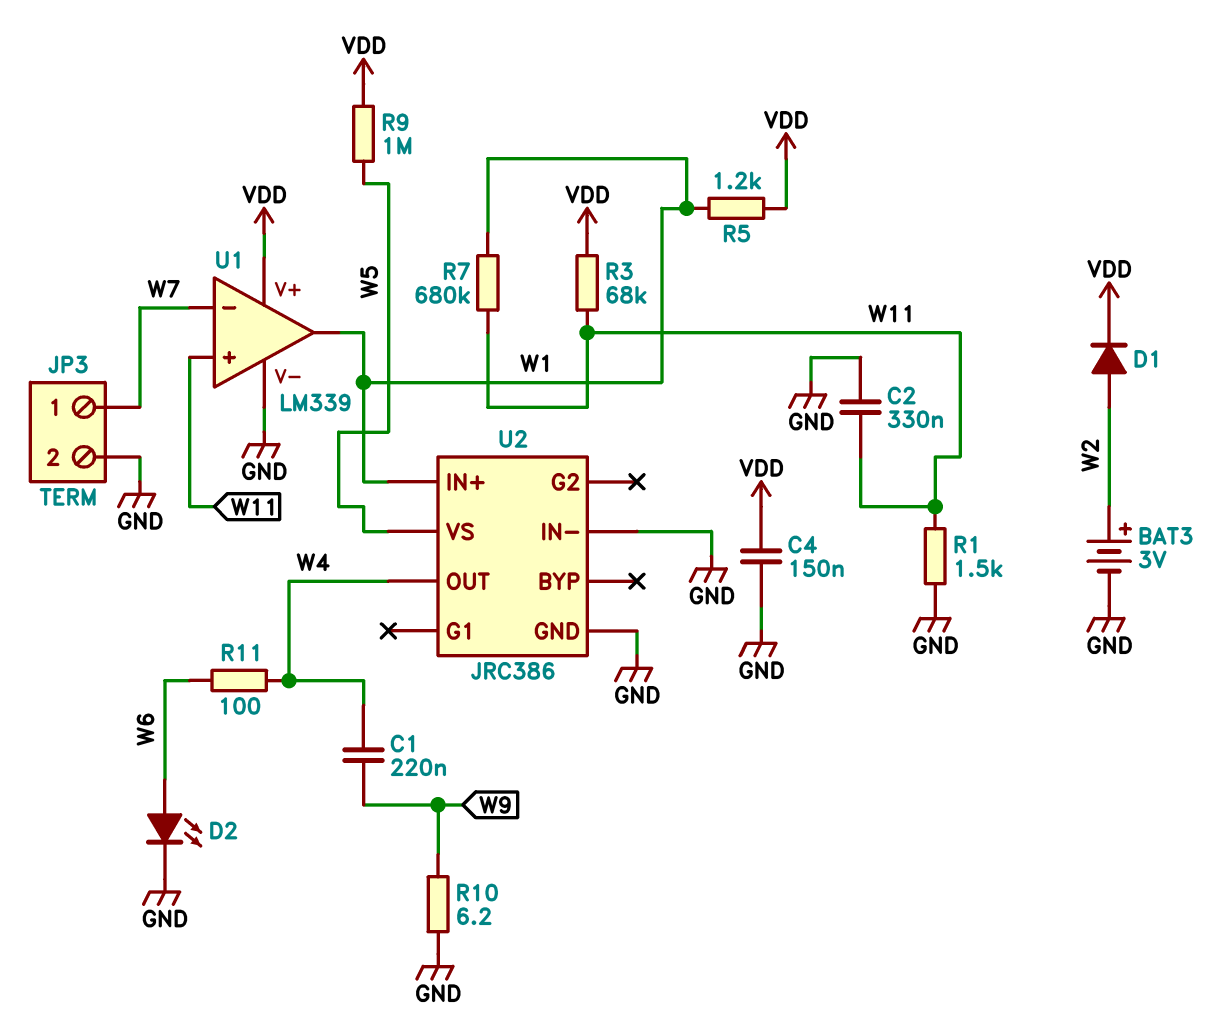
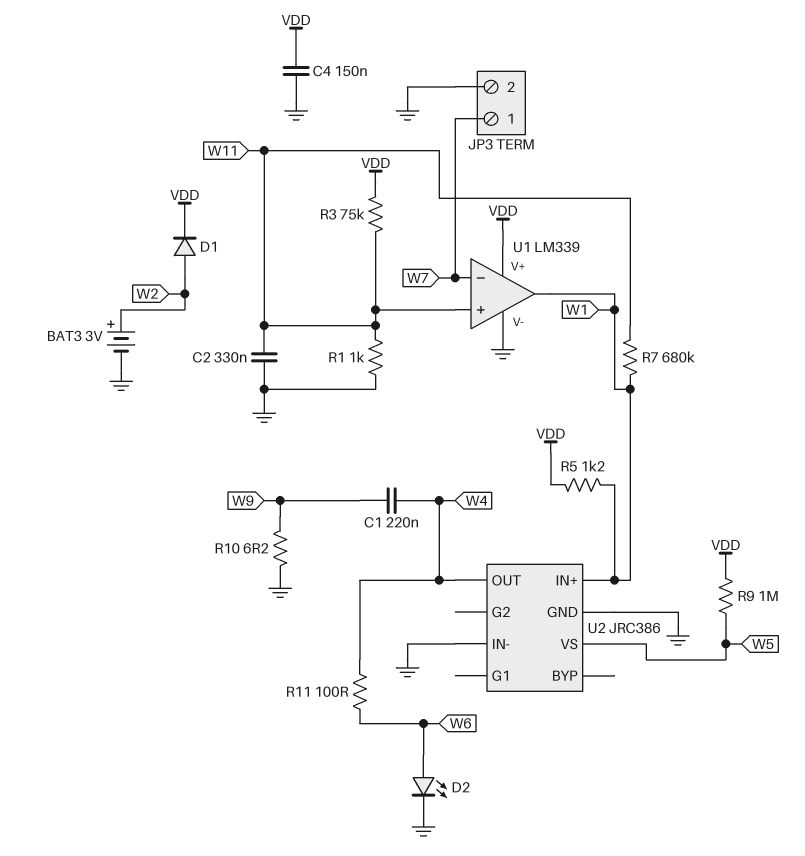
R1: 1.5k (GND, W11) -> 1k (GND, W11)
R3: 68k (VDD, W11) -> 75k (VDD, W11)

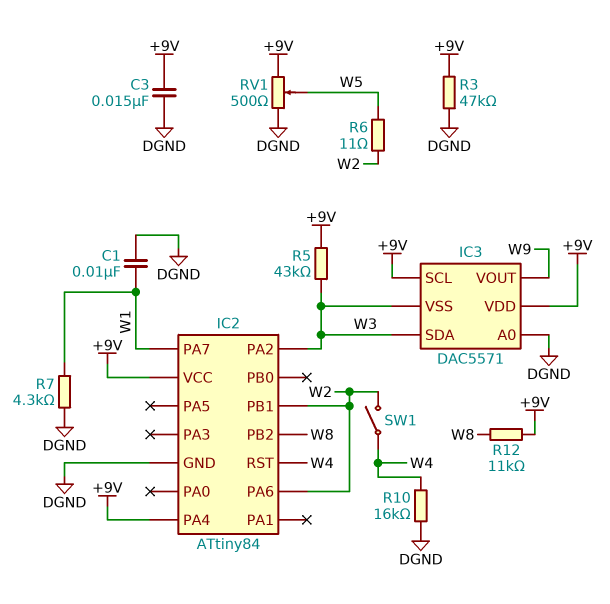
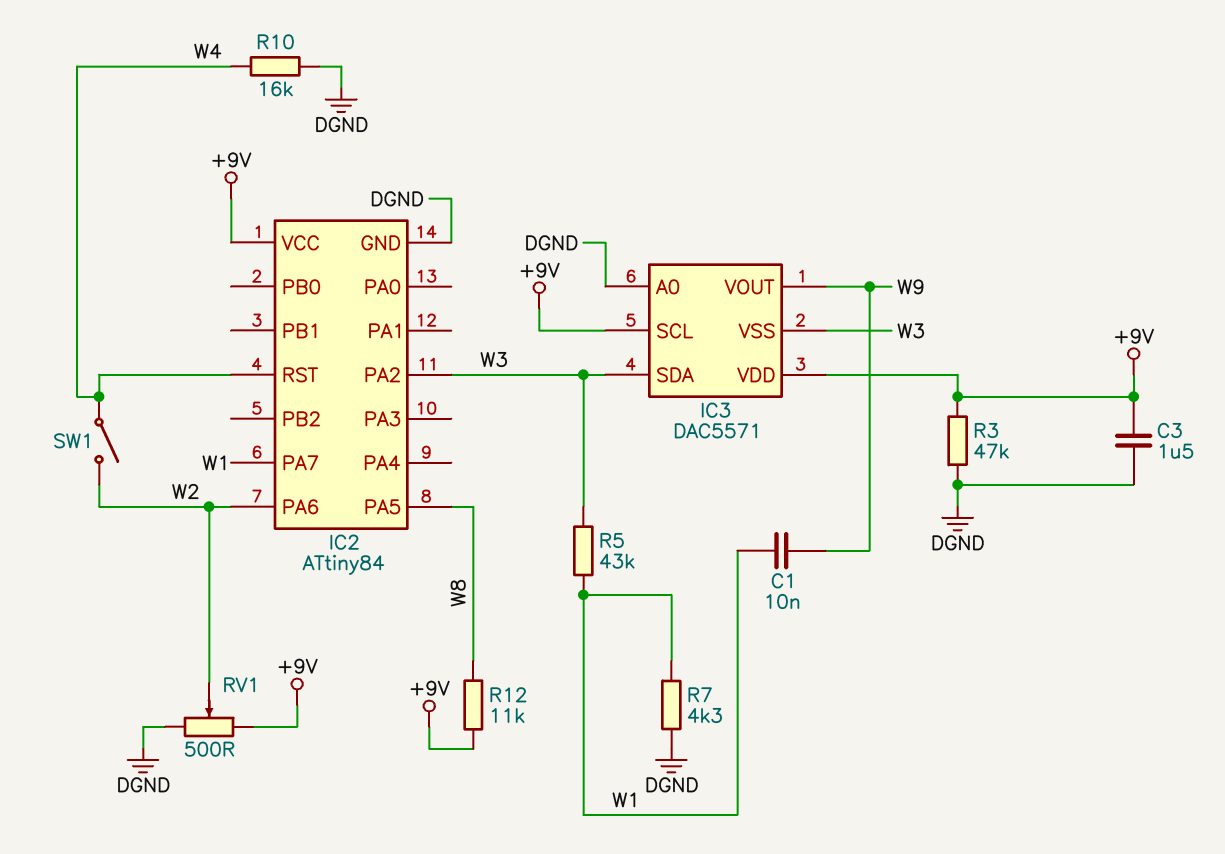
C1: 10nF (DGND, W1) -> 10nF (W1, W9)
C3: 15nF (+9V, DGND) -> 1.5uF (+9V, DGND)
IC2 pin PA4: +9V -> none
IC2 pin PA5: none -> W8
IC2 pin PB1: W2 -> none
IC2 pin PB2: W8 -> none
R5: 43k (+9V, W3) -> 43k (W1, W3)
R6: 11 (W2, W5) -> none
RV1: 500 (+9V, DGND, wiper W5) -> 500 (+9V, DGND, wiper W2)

* **What you should do**
Every line of the data should be transcribed exactly. Omit the images.

* **Answer to this problem**
R1: 1.5k (GND, W11) -> 1k (GND, W11)
R3: 68k (VDD, W11) -> 75k (VDD, W11)

C1: 10nF (DGND, W1) -> 10nF (W1, W9)
C3: 15nF (+9V, DGND) -> 1.5uF (+9V, DGND)
IC2 pin PA4: +9V -> none
IC2 pin PA5: none -> W8
IC2 pin PB1: W2 -> none
IC2 pin PB2: W8 -> none
R5: 43k (+9V, W3) -> 43k (W1, W3)
R6: 11 (W2, W5) -> none
RV1: 500 (+9V, DGND, wiper W5) -> 500 (+9V, DGND, wiper W2)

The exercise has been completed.